Instructions for the task =>
Using the data that follows, return exactly the lines from the one that contains "R2: 22 (N1, N15) -> 22 (N3, N5)" through the one that contains "U1 pin OUT: VA -> 0V", ends included.

Information supplied =>
########
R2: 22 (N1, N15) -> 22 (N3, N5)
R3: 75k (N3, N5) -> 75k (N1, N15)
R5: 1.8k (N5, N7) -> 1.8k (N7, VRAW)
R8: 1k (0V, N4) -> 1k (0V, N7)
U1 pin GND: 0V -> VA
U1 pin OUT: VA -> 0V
########
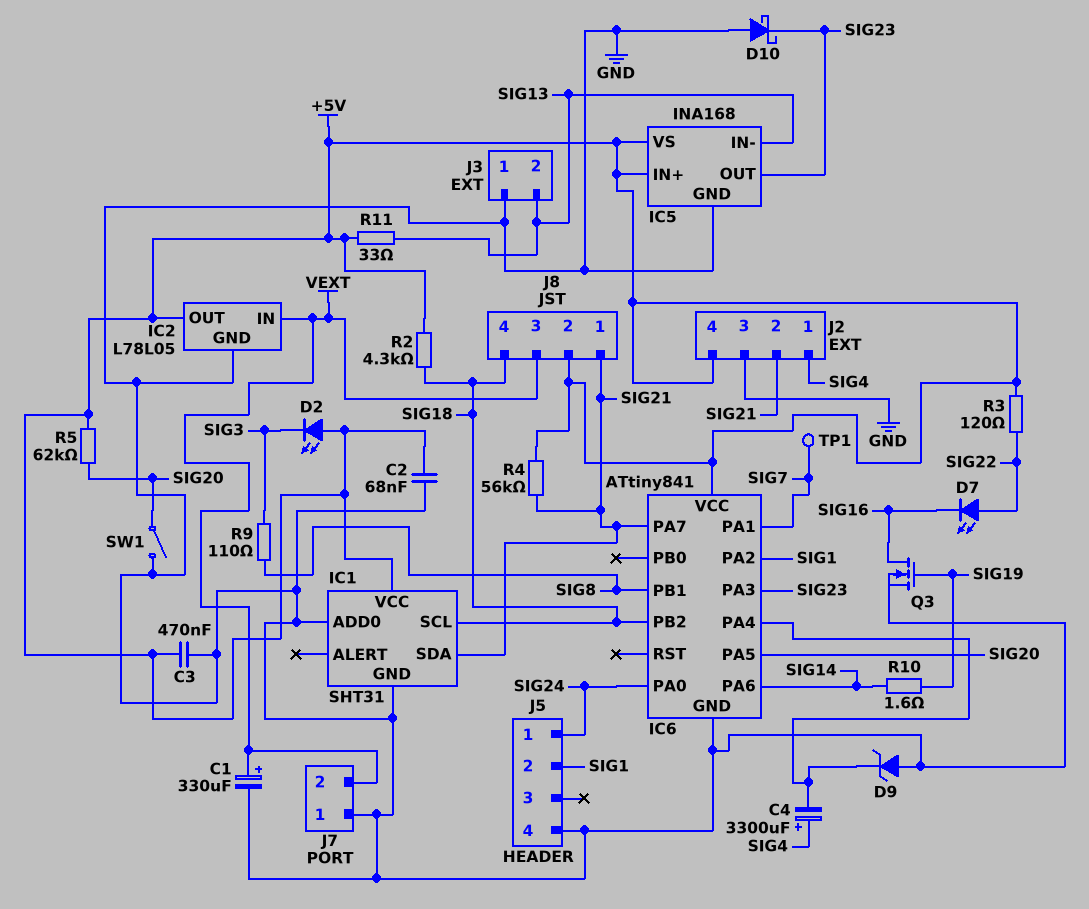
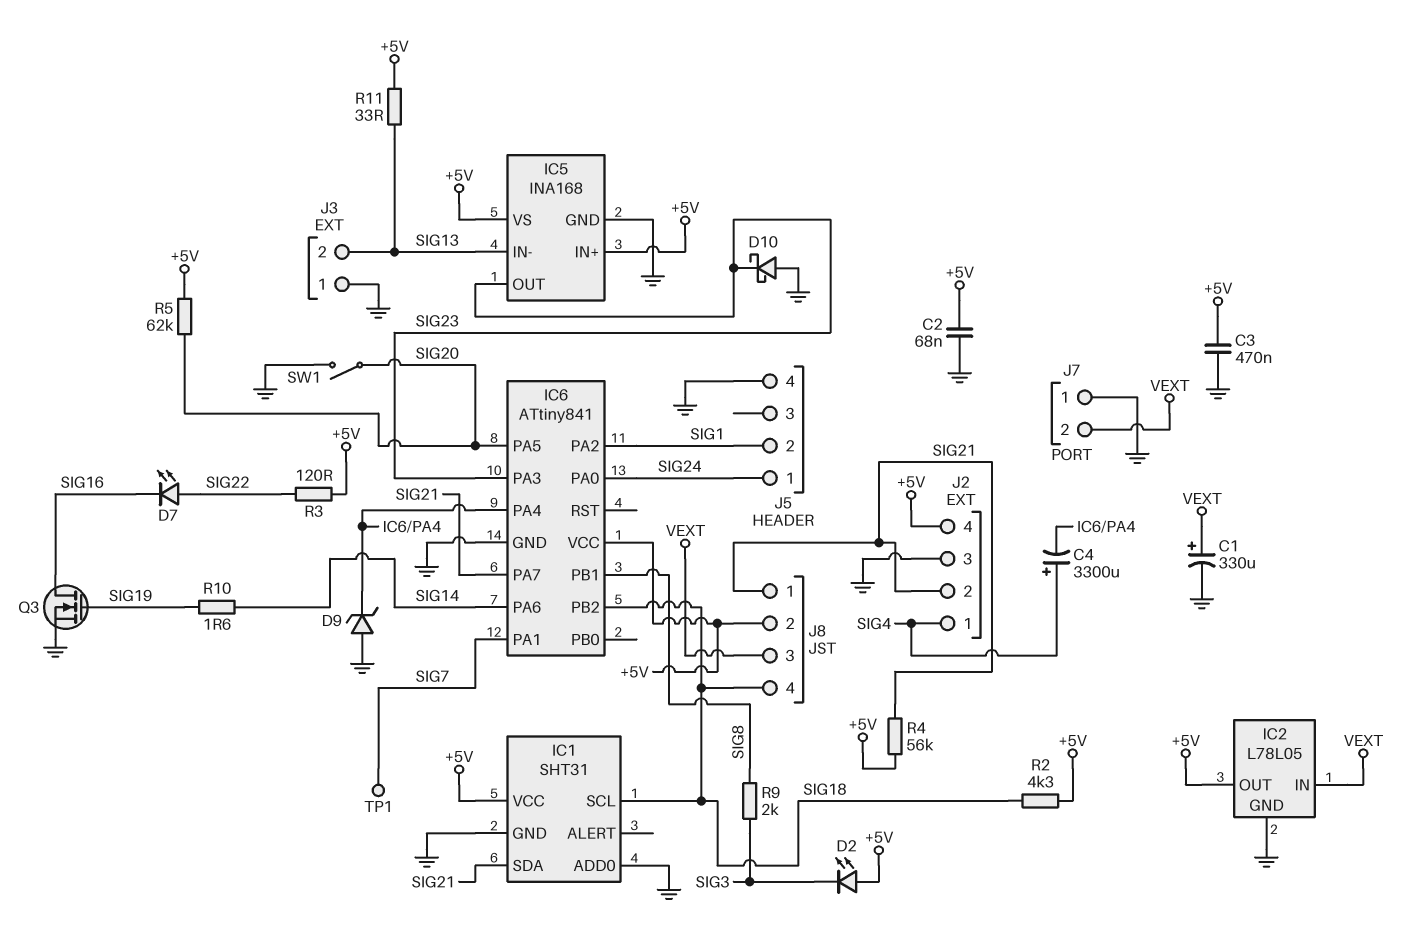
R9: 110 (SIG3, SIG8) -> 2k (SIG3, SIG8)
########
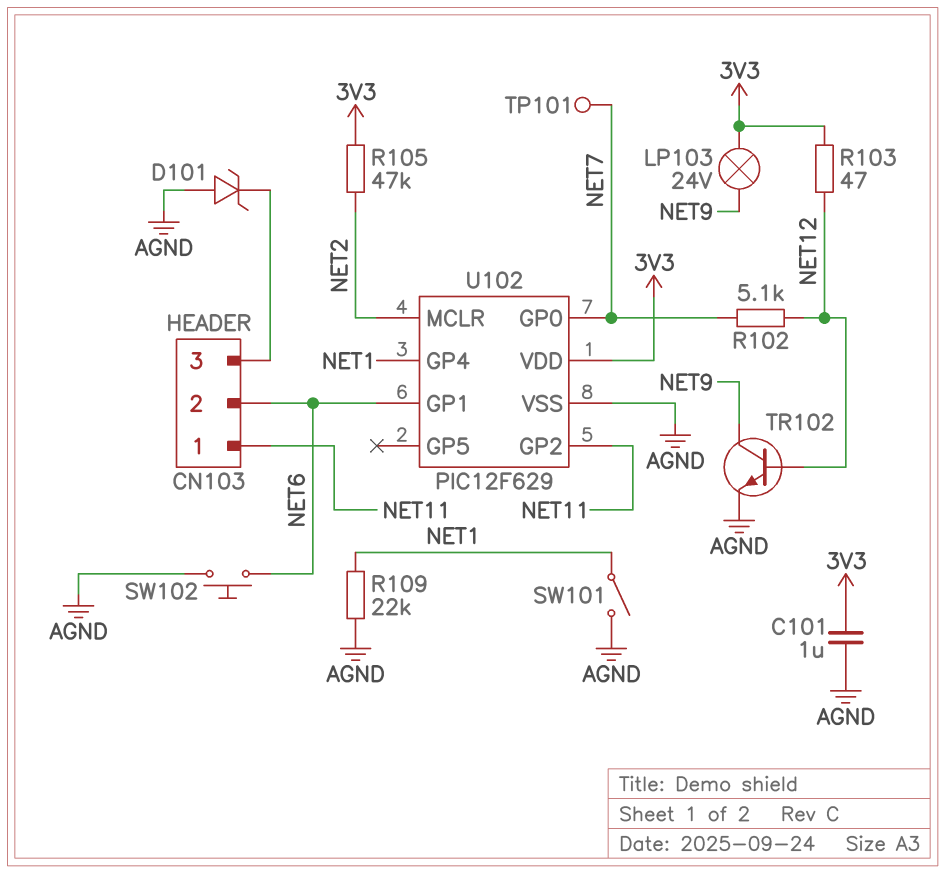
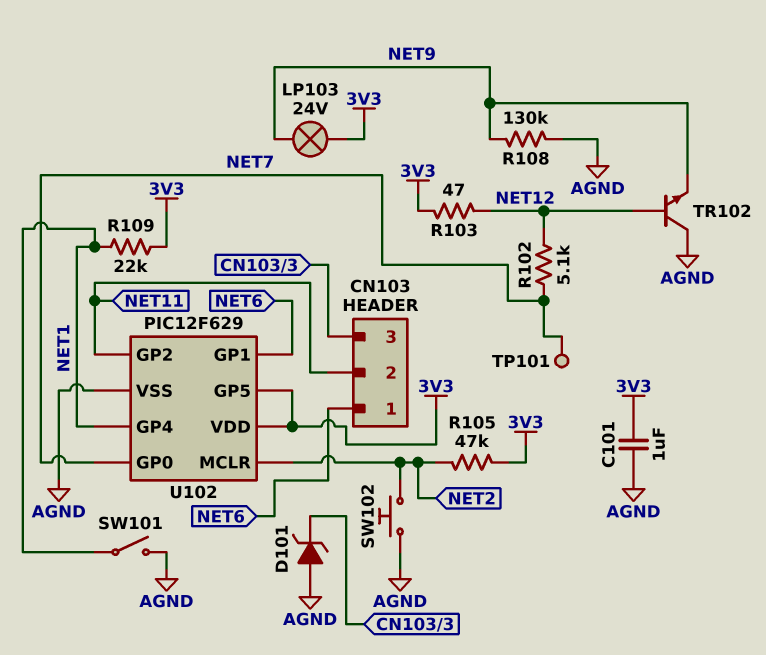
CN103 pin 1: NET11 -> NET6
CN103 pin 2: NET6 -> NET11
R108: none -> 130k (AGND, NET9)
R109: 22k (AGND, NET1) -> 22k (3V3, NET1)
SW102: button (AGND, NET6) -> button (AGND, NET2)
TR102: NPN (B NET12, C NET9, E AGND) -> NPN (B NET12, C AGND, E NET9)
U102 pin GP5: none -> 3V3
########
Output of the task =>
R2: 22 (N1, N15) -> 22 (N3, N5)
R3: 75k (N3, N5) -> 75k (N1, N15)
R5: 1.8k (N5, N7) -> 1.8k (N7, VRAW)
R8: 1k (0V, N4) -> 1k (0V, N7)
U1 pin GND: 0V -> VA
U1 pin OUT: VA -> 0V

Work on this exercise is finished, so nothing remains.